ASSIGNED TASK: From the data that follows, copy every line holding the string "yellow".

MATERIAL FOR THIS TASK:
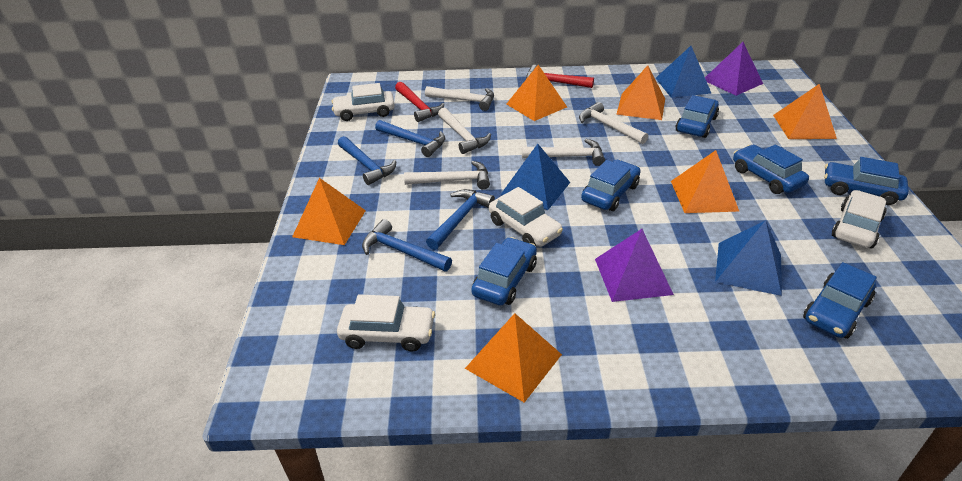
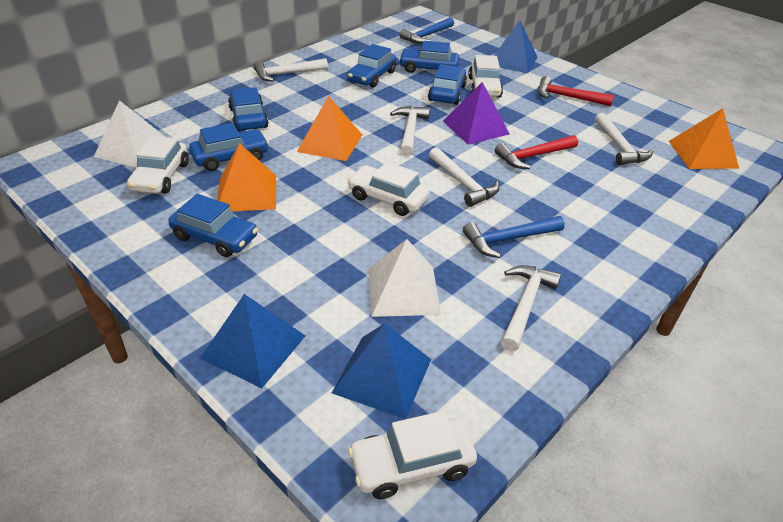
blue hammer: 4 -> 2
orange pyramid: 6 -> 3
purple pyramid: 2 -> 1
white pyramid: 0 -> 2

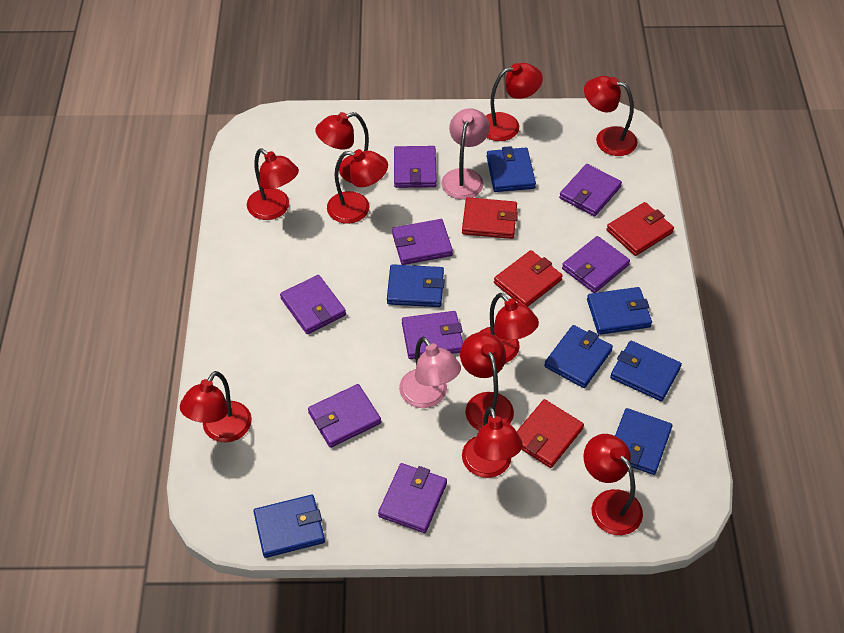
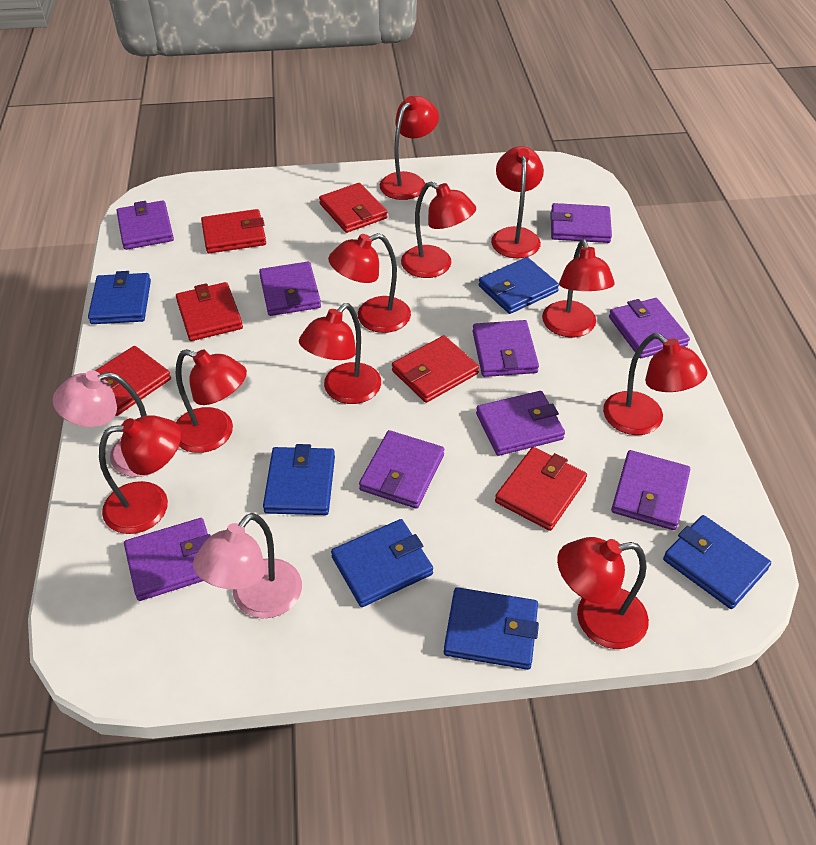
blue wallet: 7 -> 6
purple wallet: 8 -> 9
red wallet: 4 -> 6

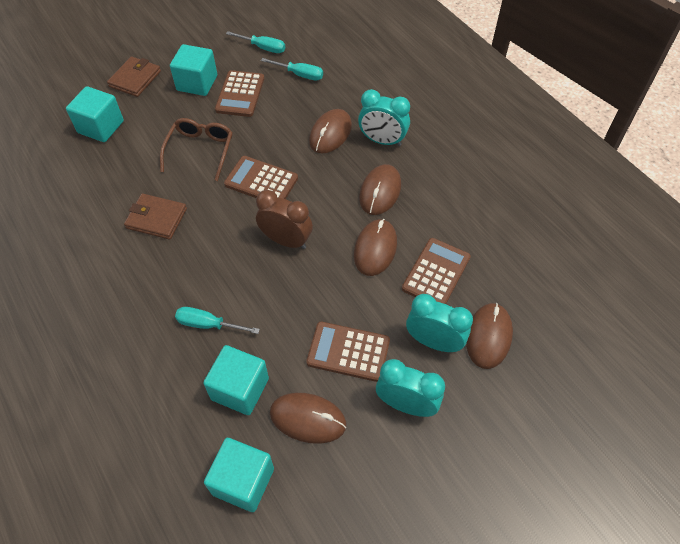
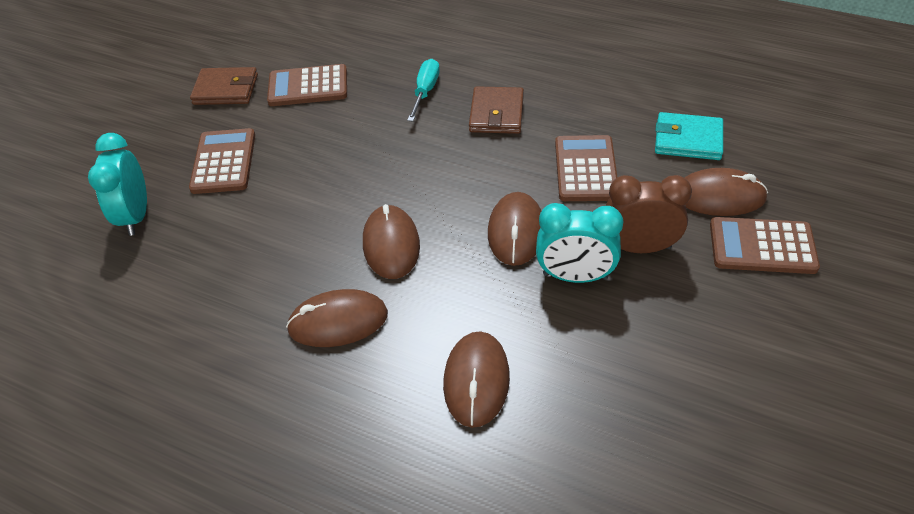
brown glasses: 1 -> 0
turquoise clock: 3 -> 2
turquoise cube: 4 -> 0
turquoise screwdriver: 3 -> 1
turquoise wallet: 0 -> 1

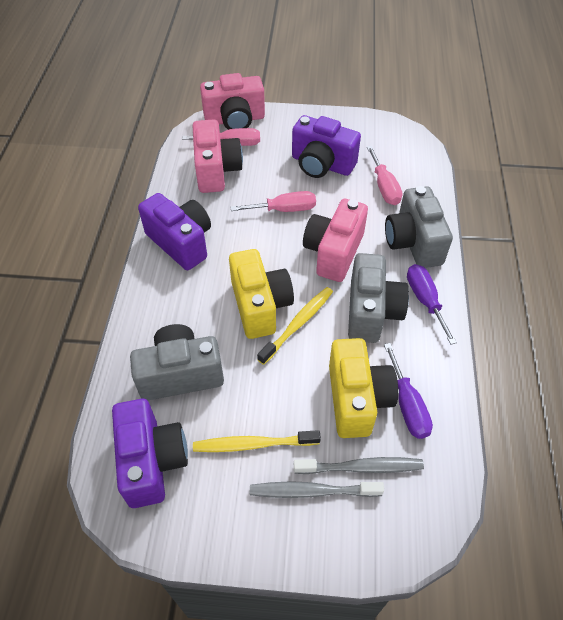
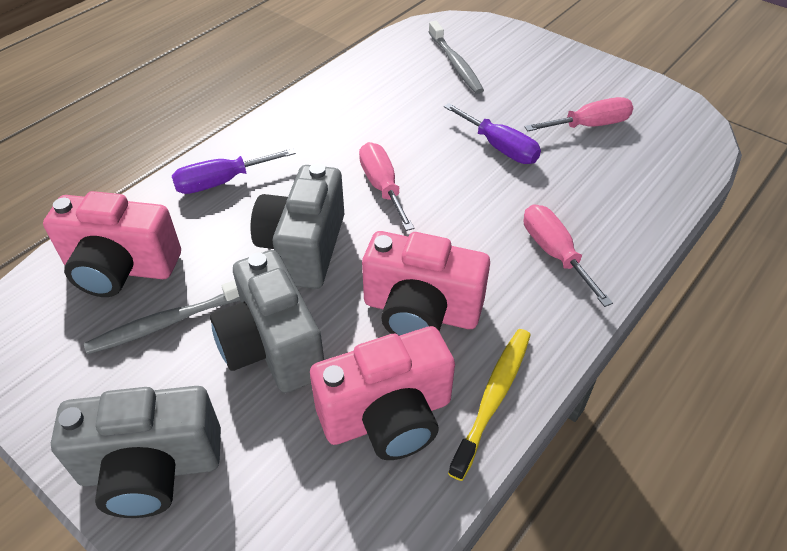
purple camera: 3 -> 0
yellow camera: 2 -> 0
yellow toothbrush: 2 -> 1

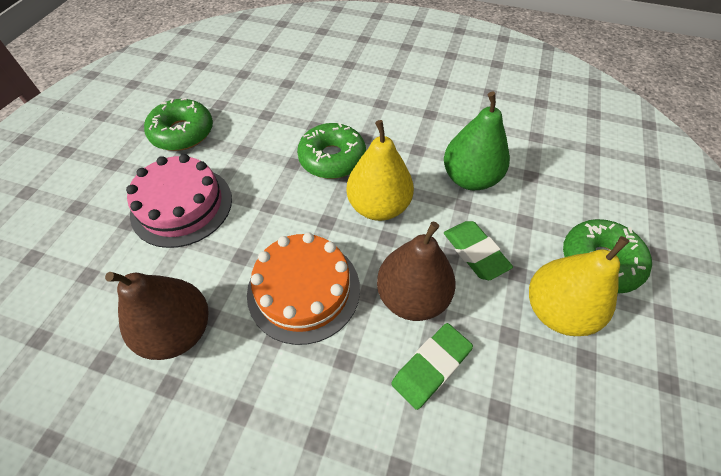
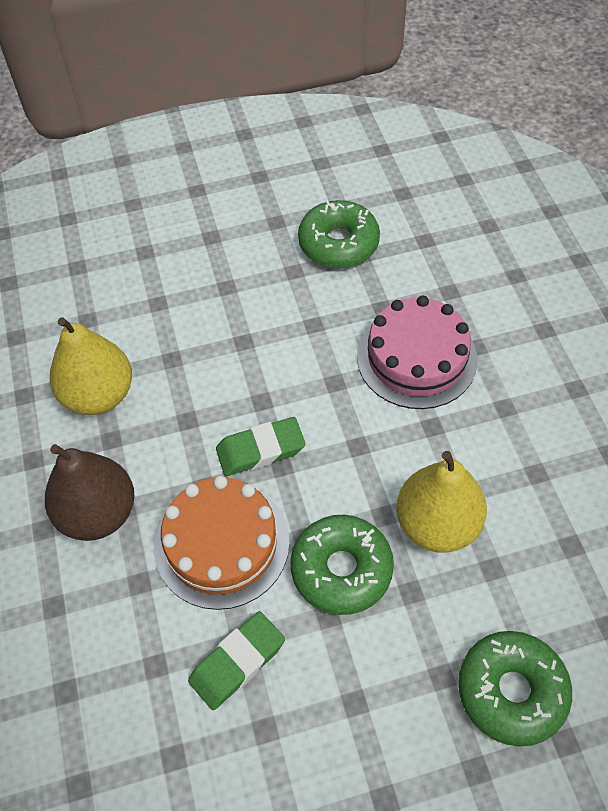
brown pear: 2 -> 1
green pear: 1 -> 0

RESULT OF THE EXERCISE:
yellow camera: 2 -> 0
yellow toothbrush: 2 -> 1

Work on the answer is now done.